## What you are asked to do
Reading through the lines below, count those that include the string "watering"; the answer is that number and nothing else.

## Extracted records
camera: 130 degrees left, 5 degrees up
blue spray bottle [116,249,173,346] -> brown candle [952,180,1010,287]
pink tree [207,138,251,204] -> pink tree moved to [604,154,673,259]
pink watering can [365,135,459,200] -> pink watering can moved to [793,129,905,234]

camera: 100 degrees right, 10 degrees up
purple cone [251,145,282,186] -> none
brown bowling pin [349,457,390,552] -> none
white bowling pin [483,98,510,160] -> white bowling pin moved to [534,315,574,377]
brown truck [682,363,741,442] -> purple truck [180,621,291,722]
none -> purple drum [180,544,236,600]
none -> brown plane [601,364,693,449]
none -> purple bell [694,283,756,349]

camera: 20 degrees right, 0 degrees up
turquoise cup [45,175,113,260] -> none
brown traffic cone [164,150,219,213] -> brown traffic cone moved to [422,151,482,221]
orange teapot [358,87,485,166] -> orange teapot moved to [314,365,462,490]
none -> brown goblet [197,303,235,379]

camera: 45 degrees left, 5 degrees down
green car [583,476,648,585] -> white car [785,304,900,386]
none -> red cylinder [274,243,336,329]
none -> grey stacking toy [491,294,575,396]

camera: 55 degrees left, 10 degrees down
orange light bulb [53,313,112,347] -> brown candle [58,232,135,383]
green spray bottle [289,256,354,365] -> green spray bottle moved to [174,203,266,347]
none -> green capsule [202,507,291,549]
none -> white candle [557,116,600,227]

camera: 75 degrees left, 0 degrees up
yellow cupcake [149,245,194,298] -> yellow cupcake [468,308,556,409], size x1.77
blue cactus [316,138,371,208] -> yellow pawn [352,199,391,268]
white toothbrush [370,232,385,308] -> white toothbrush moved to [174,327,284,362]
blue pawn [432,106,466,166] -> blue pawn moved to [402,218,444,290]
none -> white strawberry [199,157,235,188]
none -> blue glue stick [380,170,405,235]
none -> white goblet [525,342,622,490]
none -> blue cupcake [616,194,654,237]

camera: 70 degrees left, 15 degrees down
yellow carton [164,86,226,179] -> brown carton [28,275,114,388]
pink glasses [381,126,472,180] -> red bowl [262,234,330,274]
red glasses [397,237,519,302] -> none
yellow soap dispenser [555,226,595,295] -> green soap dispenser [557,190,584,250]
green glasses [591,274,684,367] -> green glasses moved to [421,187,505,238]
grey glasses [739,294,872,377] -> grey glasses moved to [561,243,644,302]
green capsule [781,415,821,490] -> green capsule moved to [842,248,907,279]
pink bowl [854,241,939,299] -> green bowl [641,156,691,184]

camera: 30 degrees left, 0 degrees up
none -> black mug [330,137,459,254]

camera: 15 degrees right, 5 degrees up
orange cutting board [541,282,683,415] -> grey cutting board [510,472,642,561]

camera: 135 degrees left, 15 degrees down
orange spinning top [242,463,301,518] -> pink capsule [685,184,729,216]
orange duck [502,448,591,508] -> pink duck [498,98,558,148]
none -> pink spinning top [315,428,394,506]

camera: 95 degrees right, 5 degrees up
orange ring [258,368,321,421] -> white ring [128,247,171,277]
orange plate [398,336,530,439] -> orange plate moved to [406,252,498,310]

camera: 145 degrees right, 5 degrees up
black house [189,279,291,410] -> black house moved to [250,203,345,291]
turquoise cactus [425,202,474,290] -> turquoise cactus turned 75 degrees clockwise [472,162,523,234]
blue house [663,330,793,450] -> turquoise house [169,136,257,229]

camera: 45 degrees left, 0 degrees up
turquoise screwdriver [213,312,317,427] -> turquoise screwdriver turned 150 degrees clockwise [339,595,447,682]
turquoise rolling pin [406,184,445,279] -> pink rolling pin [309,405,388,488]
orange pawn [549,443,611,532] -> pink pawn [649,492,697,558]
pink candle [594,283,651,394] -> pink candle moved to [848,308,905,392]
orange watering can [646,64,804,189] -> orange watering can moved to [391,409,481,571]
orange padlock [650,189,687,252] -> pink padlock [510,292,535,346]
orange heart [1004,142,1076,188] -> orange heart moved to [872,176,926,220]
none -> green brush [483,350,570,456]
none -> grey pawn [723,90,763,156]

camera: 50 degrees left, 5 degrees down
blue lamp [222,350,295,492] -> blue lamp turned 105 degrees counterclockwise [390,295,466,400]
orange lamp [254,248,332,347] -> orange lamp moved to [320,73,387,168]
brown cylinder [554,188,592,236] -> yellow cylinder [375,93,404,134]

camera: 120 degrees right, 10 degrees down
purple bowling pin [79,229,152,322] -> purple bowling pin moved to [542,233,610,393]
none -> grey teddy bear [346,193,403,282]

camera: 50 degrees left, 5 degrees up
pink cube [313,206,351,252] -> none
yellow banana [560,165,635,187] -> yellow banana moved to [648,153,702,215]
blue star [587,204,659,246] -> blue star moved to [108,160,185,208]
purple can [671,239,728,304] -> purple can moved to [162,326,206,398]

## Result of this task
2